WHAT YOU WILL DO: Find "purple key: 2 -> 7" in the listing below, then set down only that line and each later line, unchanged, leaving out pictures.

SUPPLIED INFORMATION:
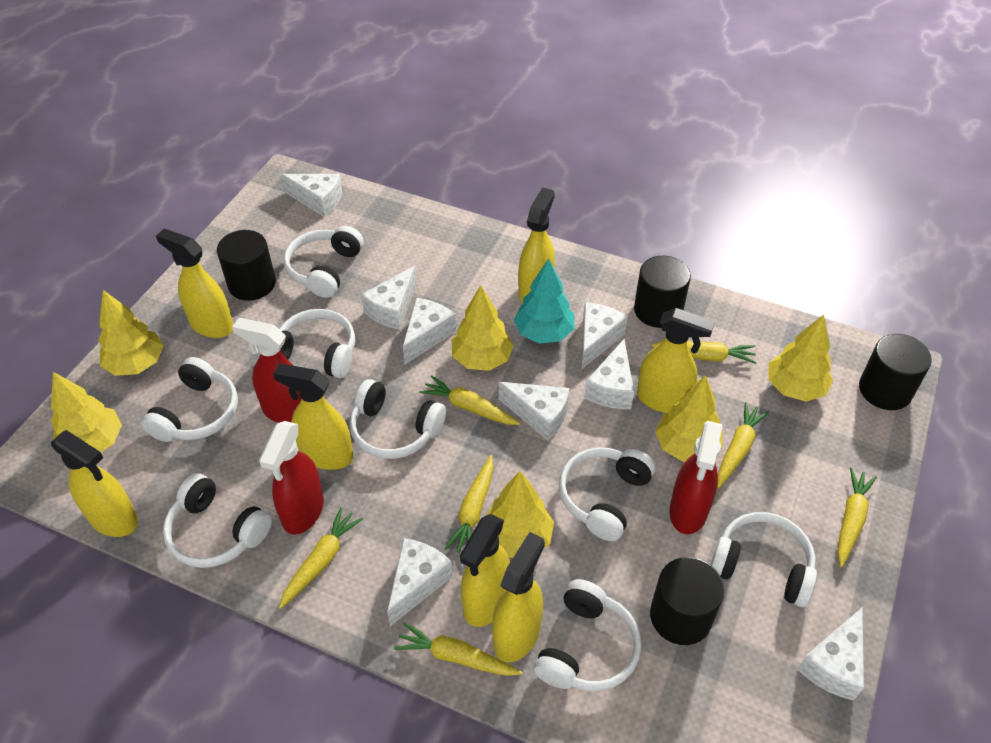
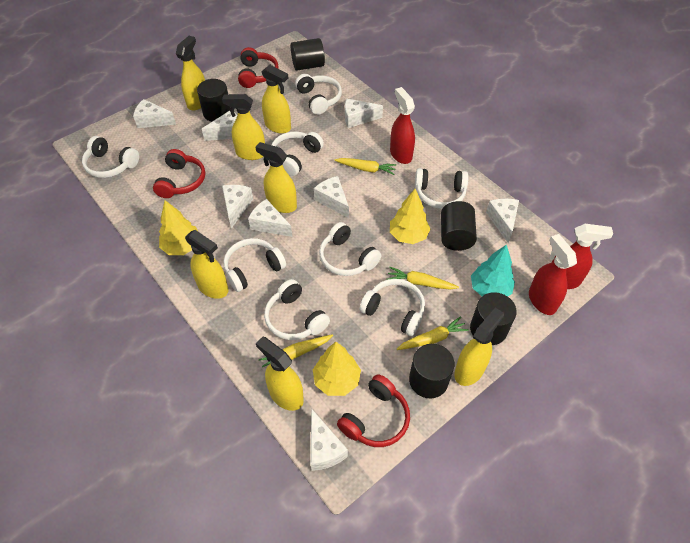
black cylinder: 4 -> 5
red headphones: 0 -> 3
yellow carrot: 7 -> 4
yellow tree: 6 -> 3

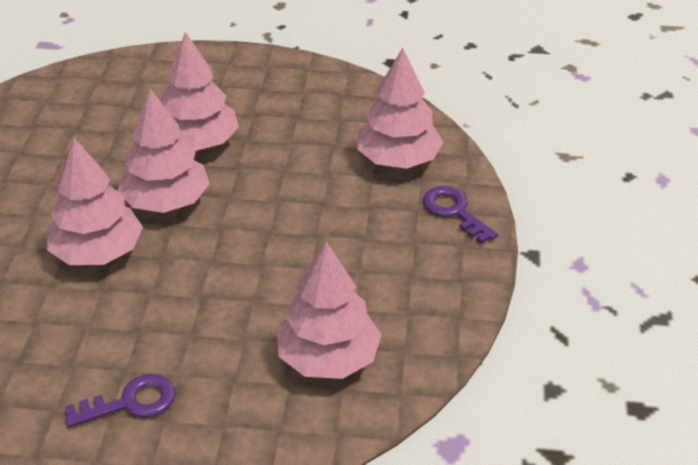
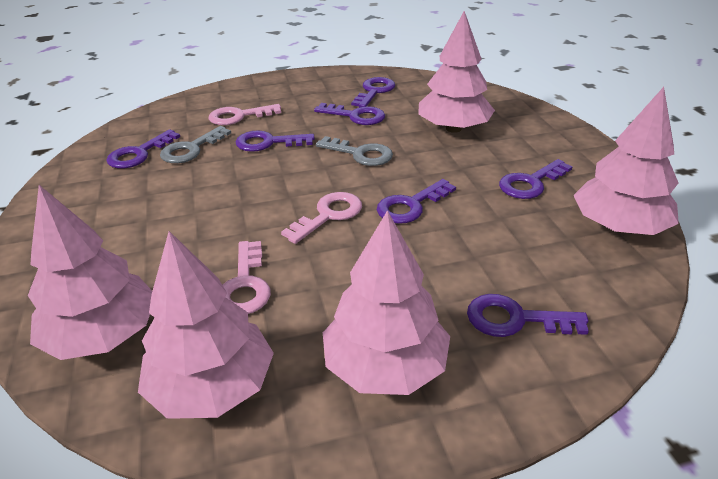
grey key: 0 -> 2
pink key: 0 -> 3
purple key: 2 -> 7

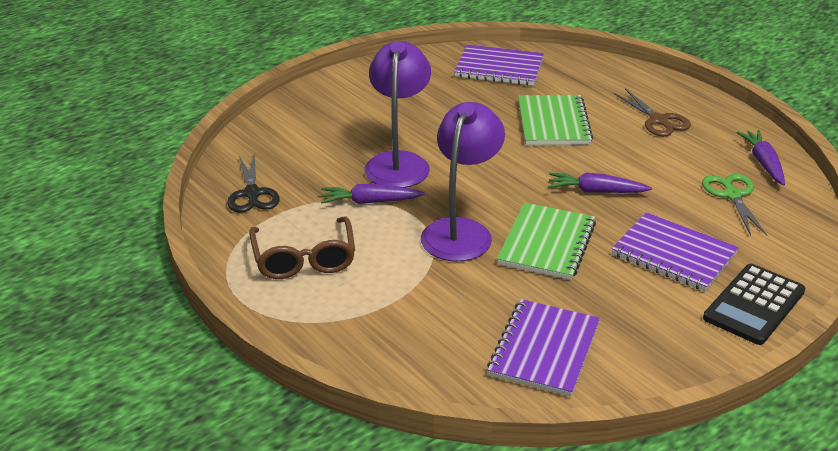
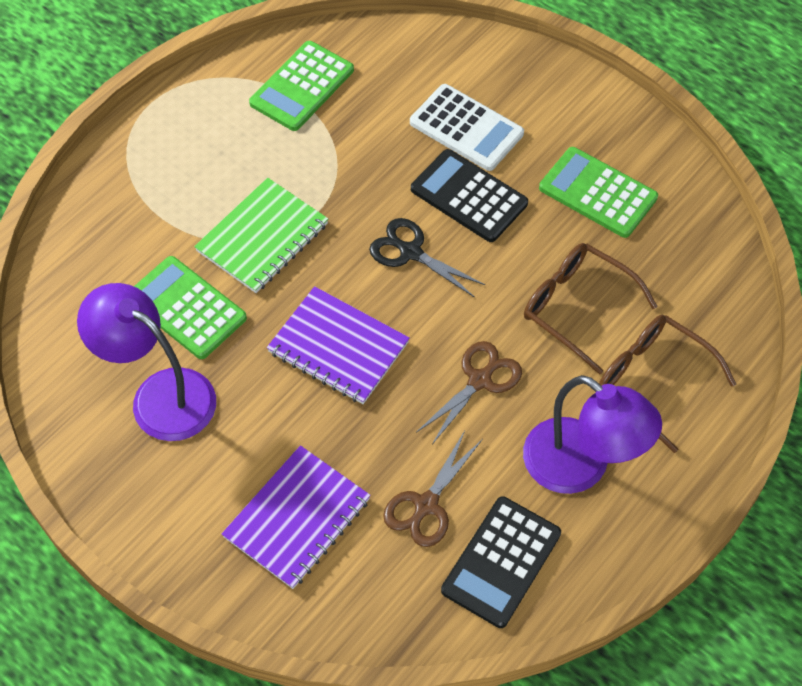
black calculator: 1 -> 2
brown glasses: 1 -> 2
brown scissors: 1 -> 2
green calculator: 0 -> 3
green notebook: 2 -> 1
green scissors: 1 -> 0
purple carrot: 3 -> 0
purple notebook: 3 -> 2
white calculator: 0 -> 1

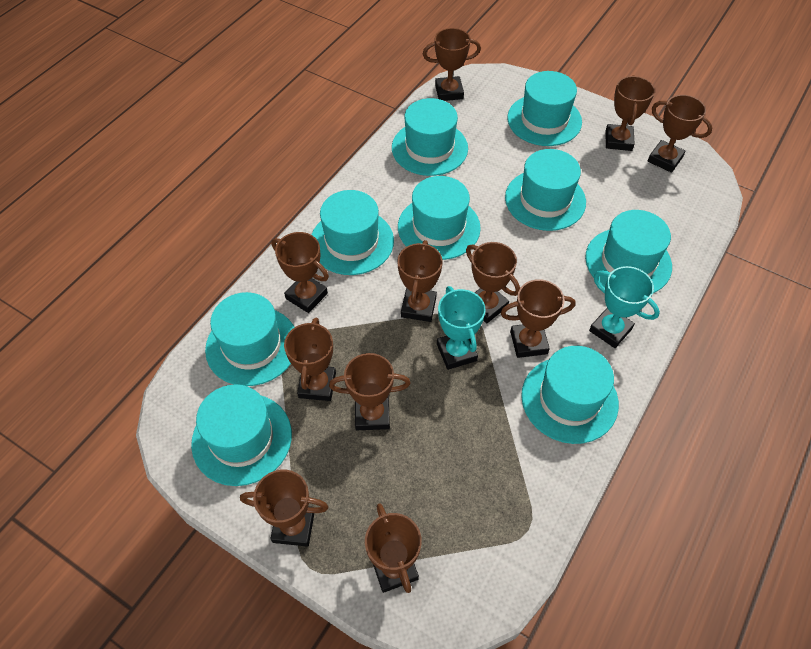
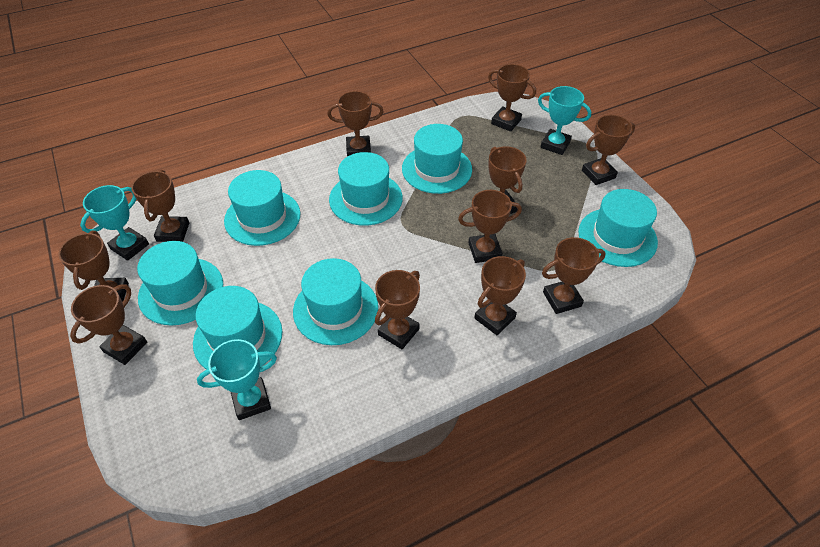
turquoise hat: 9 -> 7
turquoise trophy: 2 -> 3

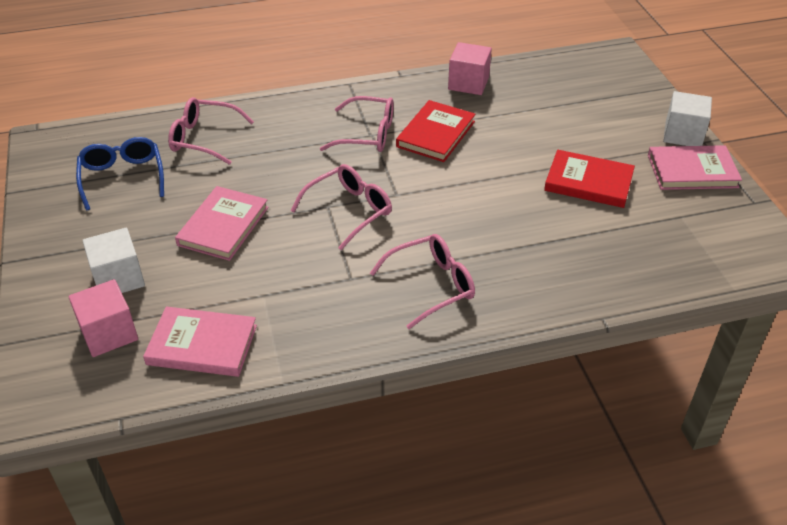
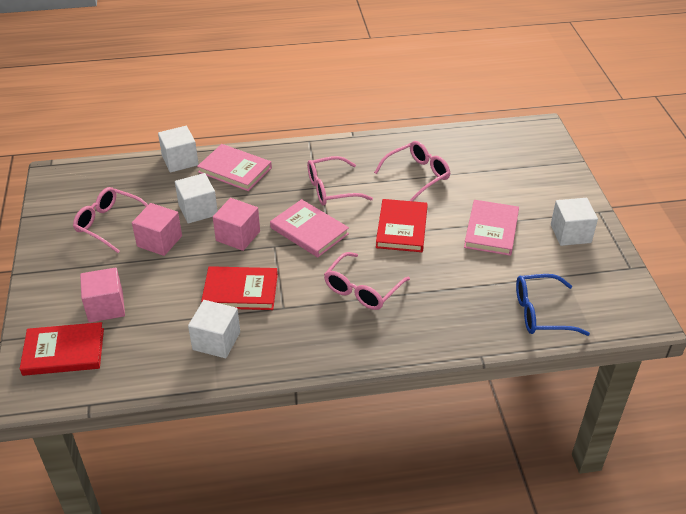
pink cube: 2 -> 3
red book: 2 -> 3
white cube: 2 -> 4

FINAL ANSWER:
purple key: 2 -> 7

black calculator: 1 -> 2
brown glasses: 1 -> 2
brown scissors: 1 -> 2
green calculator: 0 -> 3
green notebook: 2 -> 1
green scissors: 1 -> 0
purple carrot: 3 -> 0
purple notebook: 3 -> 2
white calculator: 0 -> 1

turquoise hat: 9 -> 7
turquoise trophy: 2 -> 3

pink cube: 2 -> 3
red book: 2 -> 3
white cube: 2 -> 4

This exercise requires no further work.